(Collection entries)
Segment Open
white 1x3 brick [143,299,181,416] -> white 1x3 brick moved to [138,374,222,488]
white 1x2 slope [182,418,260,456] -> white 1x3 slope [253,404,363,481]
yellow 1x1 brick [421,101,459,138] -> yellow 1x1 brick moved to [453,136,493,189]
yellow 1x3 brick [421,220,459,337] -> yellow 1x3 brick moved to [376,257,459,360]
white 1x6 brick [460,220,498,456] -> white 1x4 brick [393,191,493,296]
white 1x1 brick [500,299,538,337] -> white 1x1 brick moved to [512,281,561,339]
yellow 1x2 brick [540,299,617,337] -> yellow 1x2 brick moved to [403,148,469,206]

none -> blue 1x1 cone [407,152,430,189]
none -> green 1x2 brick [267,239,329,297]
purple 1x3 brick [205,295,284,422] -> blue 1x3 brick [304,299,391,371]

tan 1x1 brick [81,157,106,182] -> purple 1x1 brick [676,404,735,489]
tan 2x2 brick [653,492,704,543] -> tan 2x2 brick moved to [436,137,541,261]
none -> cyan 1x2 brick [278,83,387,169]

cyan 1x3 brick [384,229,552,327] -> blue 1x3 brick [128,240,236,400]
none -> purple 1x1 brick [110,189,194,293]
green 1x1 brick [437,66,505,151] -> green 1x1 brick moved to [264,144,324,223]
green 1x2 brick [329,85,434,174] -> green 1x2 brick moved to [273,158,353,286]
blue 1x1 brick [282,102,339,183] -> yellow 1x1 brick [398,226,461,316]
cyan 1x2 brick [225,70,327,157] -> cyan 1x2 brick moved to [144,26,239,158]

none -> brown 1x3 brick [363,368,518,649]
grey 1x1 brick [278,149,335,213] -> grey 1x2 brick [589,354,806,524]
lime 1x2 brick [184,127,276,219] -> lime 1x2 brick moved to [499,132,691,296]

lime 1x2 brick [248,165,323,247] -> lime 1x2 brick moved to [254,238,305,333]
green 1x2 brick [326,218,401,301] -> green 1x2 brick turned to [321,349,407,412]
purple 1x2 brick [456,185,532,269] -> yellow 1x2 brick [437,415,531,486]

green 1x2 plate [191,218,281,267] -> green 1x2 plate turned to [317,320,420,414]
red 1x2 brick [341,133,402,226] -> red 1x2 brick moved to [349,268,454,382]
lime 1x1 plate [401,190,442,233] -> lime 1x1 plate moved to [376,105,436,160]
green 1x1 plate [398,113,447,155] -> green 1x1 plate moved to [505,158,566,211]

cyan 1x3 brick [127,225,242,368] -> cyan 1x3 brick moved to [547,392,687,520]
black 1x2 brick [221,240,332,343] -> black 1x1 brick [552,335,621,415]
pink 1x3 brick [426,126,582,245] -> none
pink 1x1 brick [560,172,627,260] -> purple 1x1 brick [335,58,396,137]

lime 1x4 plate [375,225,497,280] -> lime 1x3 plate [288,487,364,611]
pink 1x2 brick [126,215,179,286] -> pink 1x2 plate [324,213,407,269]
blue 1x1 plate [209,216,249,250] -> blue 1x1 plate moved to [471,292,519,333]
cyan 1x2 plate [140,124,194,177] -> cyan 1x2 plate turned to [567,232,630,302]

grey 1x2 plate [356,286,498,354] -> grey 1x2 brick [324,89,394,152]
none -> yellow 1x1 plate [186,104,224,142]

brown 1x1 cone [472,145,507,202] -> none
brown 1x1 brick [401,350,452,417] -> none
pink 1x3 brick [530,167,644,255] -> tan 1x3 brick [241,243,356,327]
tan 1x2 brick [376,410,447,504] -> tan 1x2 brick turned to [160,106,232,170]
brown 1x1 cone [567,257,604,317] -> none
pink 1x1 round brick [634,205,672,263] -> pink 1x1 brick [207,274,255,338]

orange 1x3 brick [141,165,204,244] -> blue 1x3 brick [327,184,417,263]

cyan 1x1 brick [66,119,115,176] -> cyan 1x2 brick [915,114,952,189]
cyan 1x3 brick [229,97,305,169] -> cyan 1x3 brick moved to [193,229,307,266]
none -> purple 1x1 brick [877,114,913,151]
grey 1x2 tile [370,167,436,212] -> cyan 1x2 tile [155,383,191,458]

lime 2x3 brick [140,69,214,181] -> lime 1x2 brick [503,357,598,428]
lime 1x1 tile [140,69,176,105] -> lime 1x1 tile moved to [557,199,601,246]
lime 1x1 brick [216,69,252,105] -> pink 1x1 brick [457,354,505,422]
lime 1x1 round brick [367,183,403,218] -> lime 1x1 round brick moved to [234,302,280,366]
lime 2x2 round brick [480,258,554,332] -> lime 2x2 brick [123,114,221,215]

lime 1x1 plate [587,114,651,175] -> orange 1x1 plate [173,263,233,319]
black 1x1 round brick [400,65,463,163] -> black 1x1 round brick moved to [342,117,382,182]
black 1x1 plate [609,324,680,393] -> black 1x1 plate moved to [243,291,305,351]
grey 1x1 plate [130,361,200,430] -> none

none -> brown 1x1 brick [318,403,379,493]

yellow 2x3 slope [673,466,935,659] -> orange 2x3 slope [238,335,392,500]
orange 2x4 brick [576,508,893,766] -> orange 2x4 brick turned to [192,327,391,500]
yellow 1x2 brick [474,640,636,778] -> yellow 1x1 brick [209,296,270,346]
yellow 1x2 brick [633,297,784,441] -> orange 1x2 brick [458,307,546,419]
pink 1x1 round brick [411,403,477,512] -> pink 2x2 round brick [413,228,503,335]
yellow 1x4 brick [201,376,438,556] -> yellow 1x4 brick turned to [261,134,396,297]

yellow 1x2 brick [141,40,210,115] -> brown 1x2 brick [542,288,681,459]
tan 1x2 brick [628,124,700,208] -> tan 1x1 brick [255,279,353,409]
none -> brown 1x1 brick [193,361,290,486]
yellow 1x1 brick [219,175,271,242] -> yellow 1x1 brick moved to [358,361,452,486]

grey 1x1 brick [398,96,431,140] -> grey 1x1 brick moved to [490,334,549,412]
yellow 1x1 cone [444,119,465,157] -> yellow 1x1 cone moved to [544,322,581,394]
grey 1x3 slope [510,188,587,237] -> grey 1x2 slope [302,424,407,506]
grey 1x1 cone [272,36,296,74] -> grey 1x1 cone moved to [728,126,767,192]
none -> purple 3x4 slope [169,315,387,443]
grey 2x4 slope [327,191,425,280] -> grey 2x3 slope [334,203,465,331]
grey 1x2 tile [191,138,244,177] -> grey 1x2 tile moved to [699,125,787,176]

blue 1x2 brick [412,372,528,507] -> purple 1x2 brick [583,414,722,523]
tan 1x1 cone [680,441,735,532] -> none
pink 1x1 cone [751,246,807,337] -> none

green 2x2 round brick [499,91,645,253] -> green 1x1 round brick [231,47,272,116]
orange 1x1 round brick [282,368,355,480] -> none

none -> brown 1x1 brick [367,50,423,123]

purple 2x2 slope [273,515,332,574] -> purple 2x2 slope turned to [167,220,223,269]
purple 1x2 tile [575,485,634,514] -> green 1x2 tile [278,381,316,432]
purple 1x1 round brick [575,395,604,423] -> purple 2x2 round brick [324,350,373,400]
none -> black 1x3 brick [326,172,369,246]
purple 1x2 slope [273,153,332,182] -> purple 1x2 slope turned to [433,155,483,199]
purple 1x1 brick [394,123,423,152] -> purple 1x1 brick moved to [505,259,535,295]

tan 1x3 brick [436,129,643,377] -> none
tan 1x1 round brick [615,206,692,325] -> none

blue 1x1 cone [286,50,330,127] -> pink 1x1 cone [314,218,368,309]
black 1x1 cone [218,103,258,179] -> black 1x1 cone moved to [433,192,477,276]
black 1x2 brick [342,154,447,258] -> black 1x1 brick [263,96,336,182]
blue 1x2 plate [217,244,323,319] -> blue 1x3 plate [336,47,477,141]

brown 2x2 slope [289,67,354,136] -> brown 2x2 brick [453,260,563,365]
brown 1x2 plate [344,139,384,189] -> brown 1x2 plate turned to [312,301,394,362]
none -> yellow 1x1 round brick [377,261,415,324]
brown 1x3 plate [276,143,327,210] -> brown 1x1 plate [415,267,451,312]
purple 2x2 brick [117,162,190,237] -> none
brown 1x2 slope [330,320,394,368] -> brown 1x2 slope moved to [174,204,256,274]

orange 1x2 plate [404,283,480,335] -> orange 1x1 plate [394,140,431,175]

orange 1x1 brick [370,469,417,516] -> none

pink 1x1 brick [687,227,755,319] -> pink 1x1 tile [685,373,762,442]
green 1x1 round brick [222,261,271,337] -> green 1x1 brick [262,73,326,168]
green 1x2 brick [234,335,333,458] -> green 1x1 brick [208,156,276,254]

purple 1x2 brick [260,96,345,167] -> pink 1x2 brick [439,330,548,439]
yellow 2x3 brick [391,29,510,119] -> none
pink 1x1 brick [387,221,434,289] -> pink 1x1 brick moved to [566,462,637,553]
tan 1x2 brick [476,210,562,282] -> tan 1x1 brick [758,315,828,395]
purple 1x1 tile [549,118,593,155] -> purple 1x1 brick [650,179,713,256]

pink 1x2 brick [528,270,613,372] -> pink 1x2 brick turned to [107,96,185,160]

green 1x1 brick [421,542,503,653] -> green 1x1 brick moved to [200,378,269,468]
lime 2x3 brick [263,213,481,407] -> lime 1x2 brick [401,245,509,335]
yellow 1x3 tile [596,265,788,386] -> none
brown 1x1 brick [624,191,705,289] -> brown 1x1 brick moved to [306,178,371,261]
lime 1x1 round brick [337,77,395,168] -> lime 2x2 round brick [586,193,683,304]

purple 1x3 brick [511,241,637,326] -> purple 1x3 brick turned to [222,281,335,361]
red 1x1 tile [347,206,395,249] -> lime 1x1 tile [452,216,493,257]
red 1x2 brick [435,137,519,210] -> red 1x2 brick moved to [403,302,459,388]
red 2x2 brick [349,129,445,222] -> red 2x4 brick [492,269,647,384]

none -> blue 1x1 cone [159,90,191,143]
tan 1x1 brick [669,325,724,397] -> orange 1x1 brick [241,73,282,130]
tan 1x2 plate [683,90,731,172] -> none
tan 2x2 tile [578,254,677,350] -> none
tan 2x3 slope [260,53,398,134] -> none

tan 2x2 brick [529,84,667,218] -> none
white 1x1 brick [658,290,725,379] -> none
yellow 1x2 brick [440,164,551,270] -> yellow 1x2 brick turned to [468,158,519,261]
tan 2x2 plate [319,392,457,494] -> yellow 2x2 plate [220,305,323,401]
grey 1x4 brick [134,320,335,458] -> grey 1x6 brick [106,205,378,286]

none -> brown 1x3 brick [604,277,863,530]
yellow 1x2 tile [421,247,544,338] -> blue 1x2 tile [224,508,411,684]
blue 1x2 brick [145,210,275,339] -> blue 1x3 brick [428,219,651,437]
Segment Closed
**Instruction**
Taking the entries above, write out exactly each line from the one holding "yellow 1x2 brick [633,297,784,441]" to the one holding "yellow 1x1 brick [219,175,271,242]", both included, and stop there.

**Result of this exercise**
yellow 1x2 brick [633,297,784,441] -> orange 1x2 brick [458,307,546,419]
pink 1x1 round brick [411,403,477,512] -> pink 2x2 round brick [413,228,503,335]
yellow 1x4 brick [201,376,438,556] -> yellow 1x4 brick turned to [261,134,396,297]

yellow 1x2 brick [141,40,210,115] -> brown 1x2 brick [542,288,681,459]
tan 1x2 brick [628,124,700,208] -> tan 1x1 brick [255,279,353,409]
none -> brown 1x1 brick [193,361,290,486]
yellow 1x1 brick [219,175,271,242] -> yellow 1x1 brick moved to [358,361,452,486]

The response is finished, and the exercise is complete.